TASK DESCRIPTION:
Retype, word for word, only the lines from the one with "(132, 296) = (163, 251): yellow" through the last line of the data below.

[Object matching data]
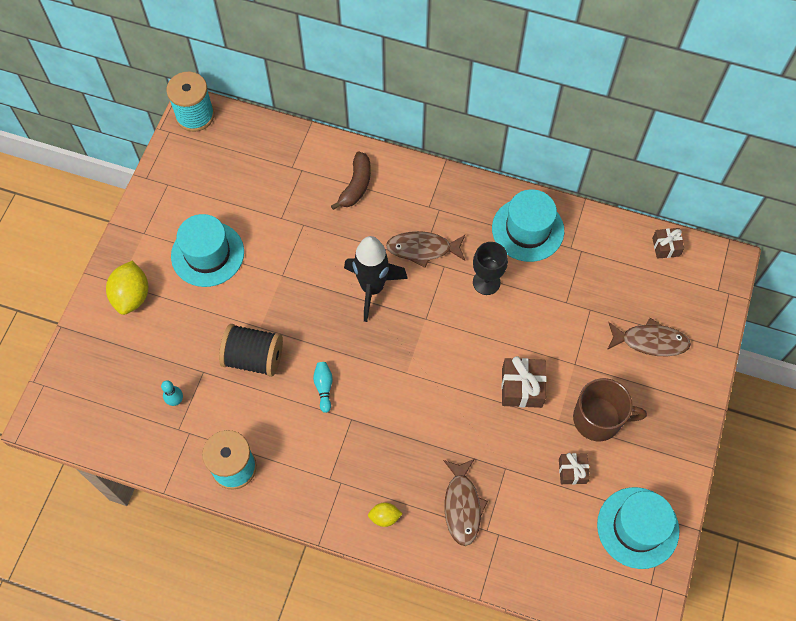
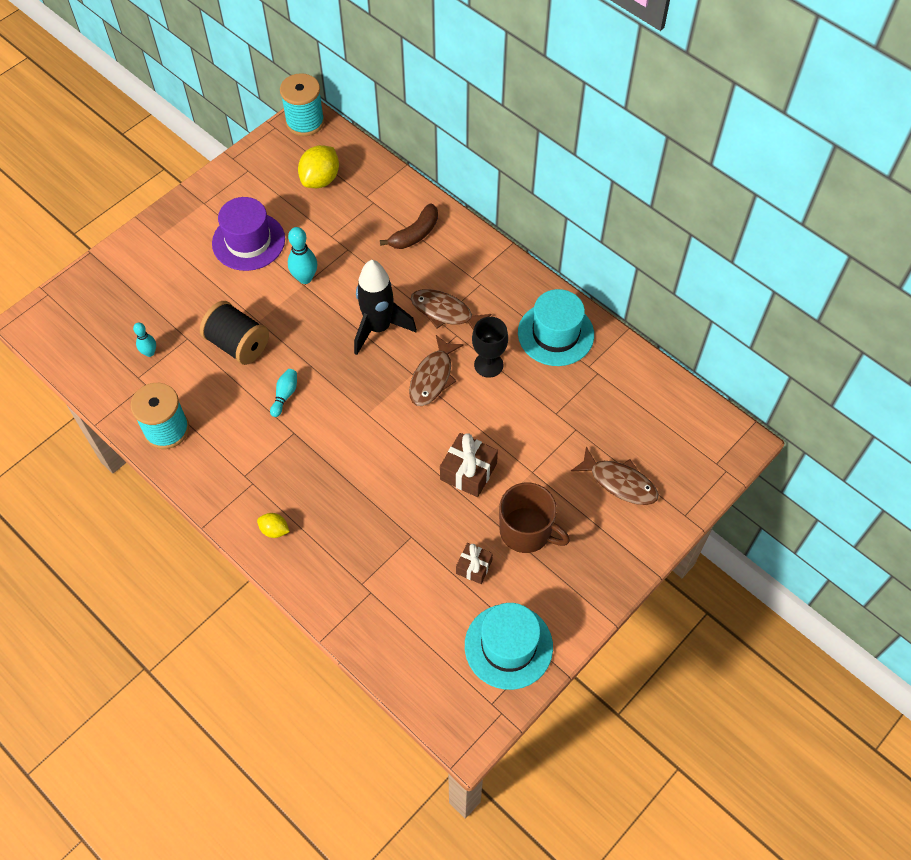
camera: 25 degrees right, 5 degrees down
(132, 296) = (163, 251): yellow lemon -> yellow lemon (320, 179)
(207, 254) = (248, 241): turquoise hat -> purple hat
(280, 268) = (305, 278): none -> turquoise bowling pin
(462, 506) = (351, 552): brown fish -> brown fish (433, 377)
(666, 247) = (685, 403): brown gift -> none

RESULT:
(132, 296) = (163, 251): yellow lemon -> yellow lemon (320, 179)
(207, 254) = (248, 241): turquoise hat -> purple hat
(280, 268) = (305, 278): none -> turquoise bowling pin
(462, 506) = (351, 552): brown fish -> brown fish (433, 377)
(666, 247) = (685, 403): brown gift -> none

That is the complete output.